**Items:**
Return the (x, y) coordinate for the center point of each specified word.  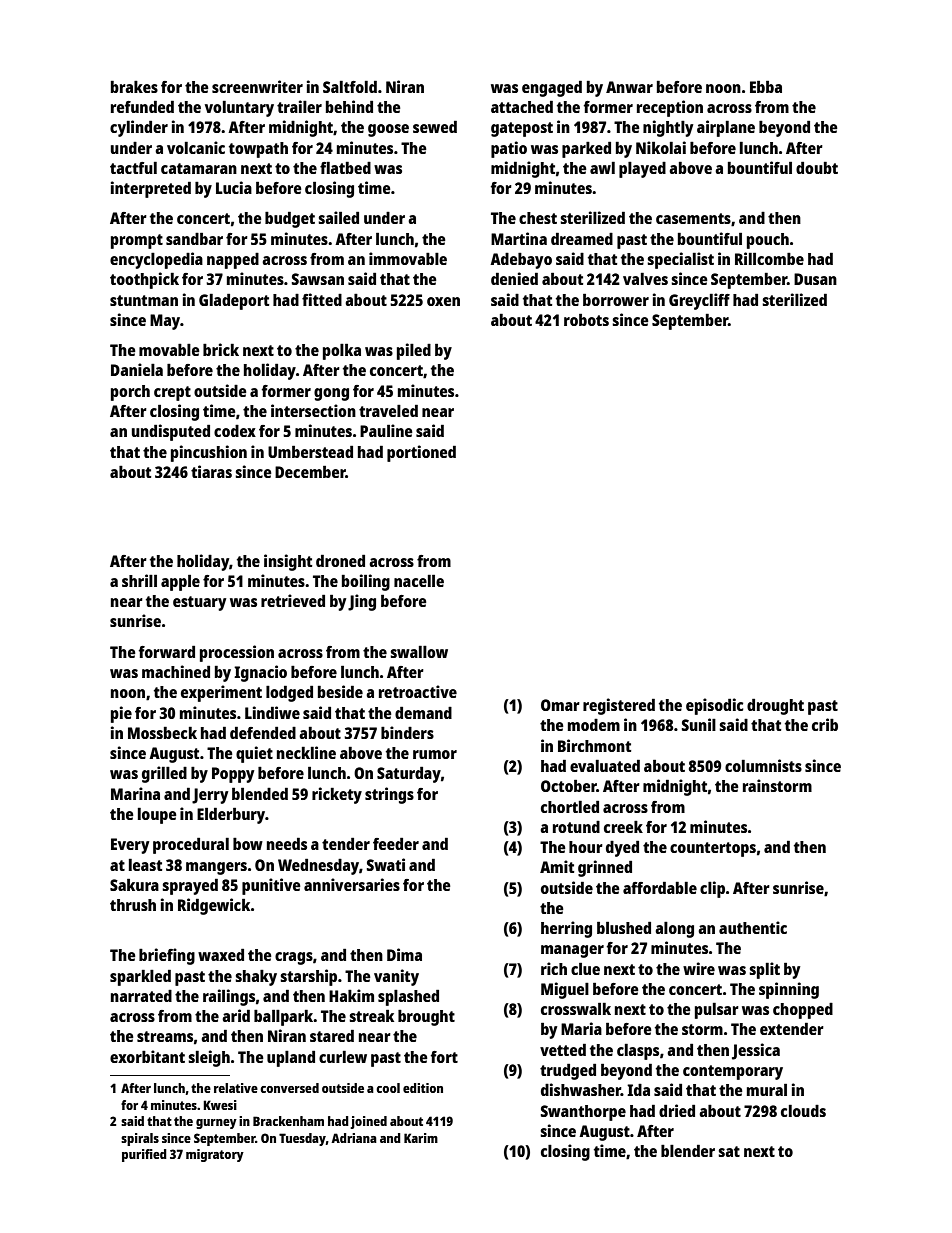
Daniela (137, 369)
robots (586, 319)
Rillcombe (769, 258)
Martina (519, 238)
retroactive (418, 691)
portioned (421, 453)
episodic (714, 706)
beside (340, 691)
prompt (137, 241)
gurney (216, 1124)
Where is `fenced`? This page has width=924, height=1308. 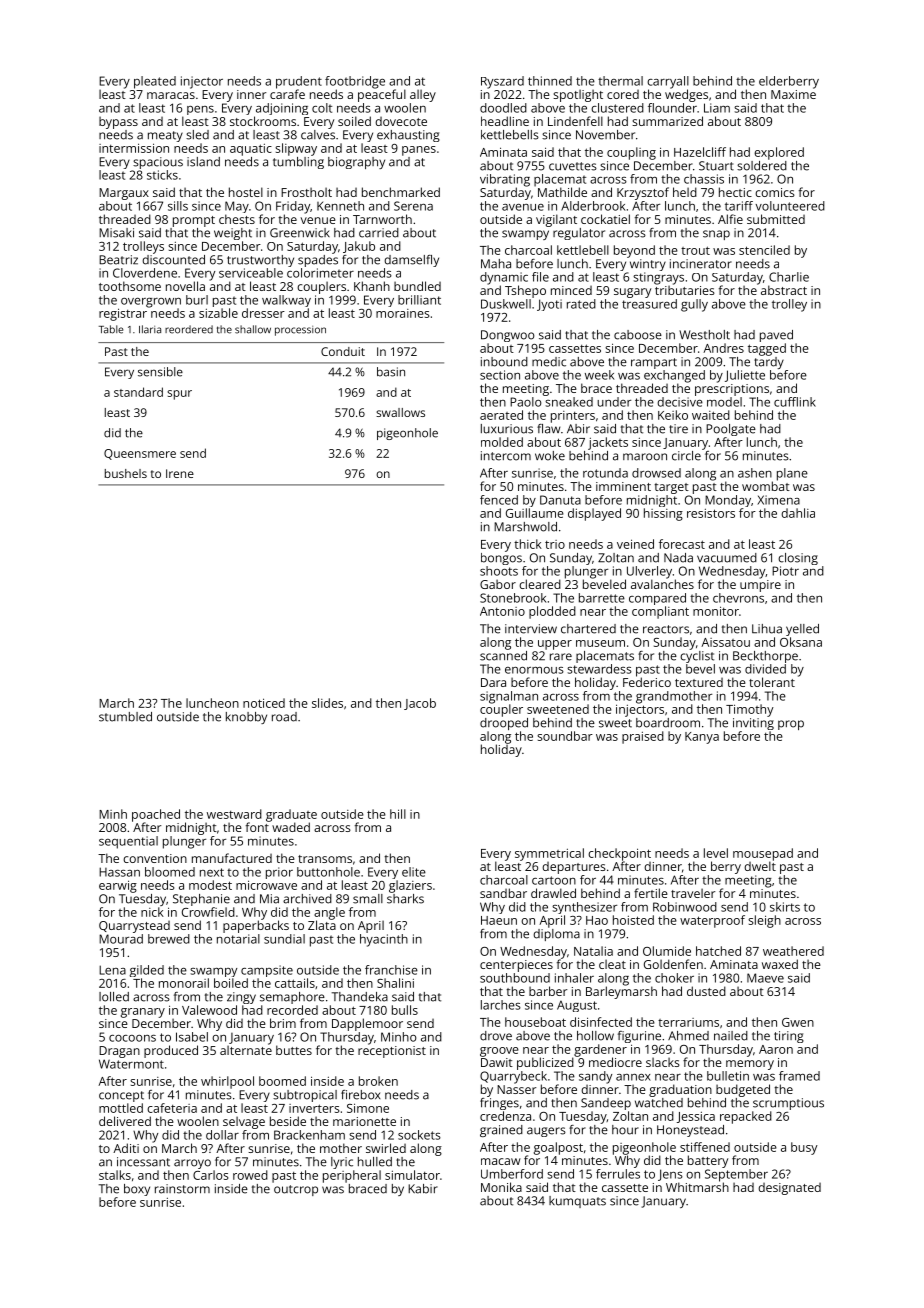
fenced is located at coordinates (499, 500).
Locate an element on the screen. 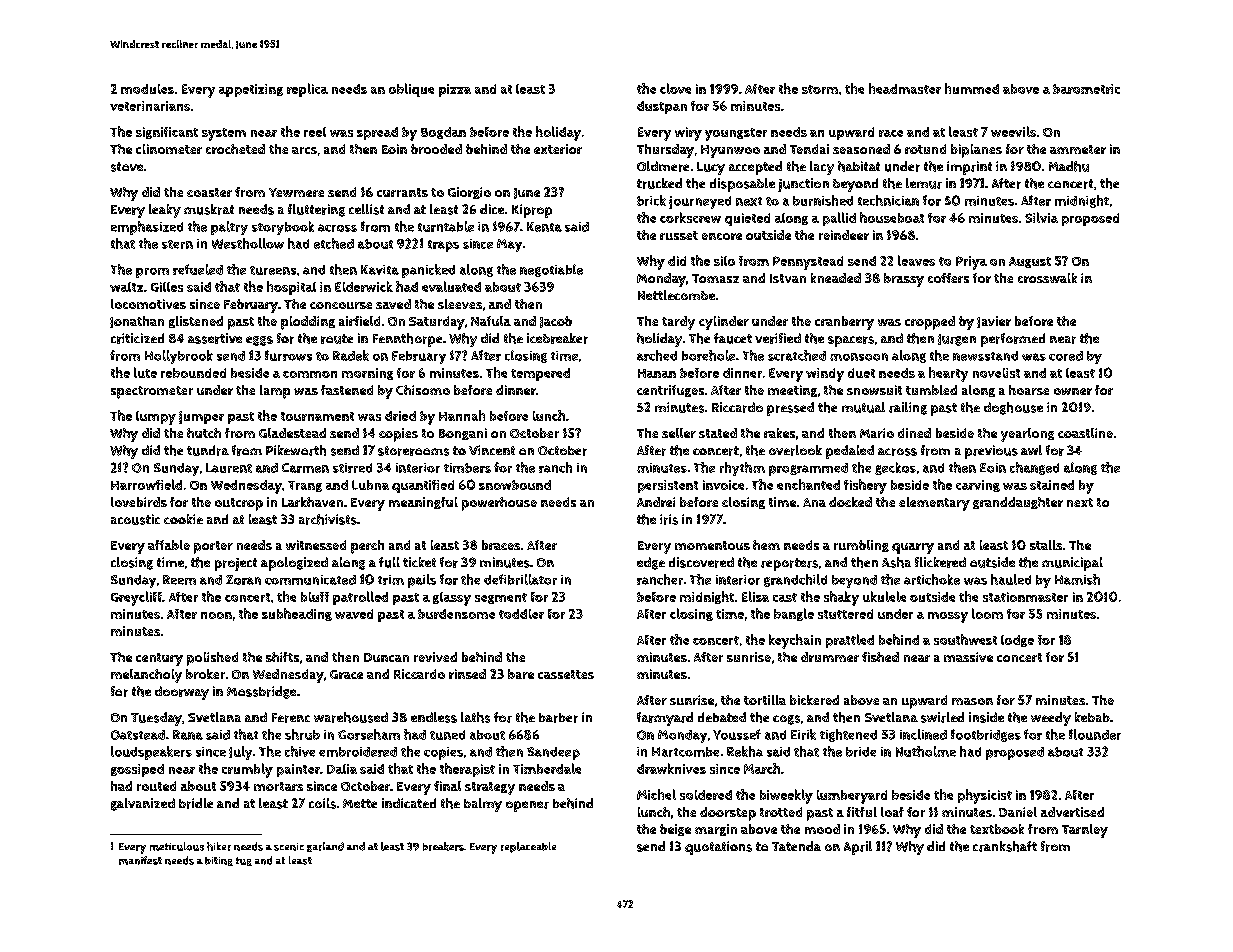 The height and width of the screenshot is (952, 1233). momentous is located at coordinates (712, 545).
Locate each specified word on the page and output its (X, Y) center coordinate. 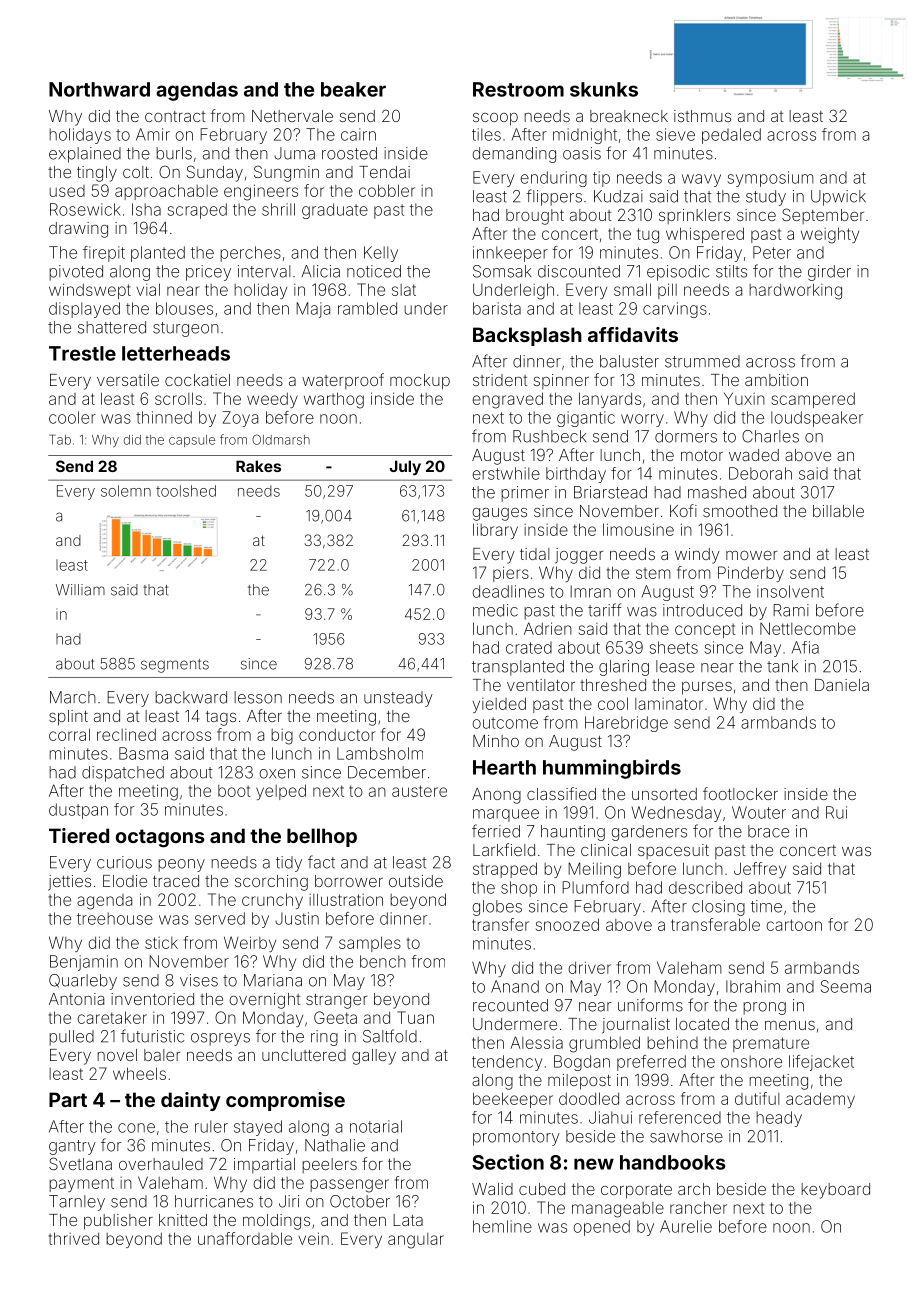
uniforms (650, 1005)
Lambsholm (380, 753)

**What you need to do:** Could you rewrite the part of the data that opens with the line containing "Locate each specified" and closes at the end of the data, swapping "word" for "term" and changing nothing else? Leave the pictures out of your answer.

**Correct output:**
Locate each specified term on the page and output its (X, Y) center coordinate. 
uniforms (650, 1005)
Lambsholm (380, 753)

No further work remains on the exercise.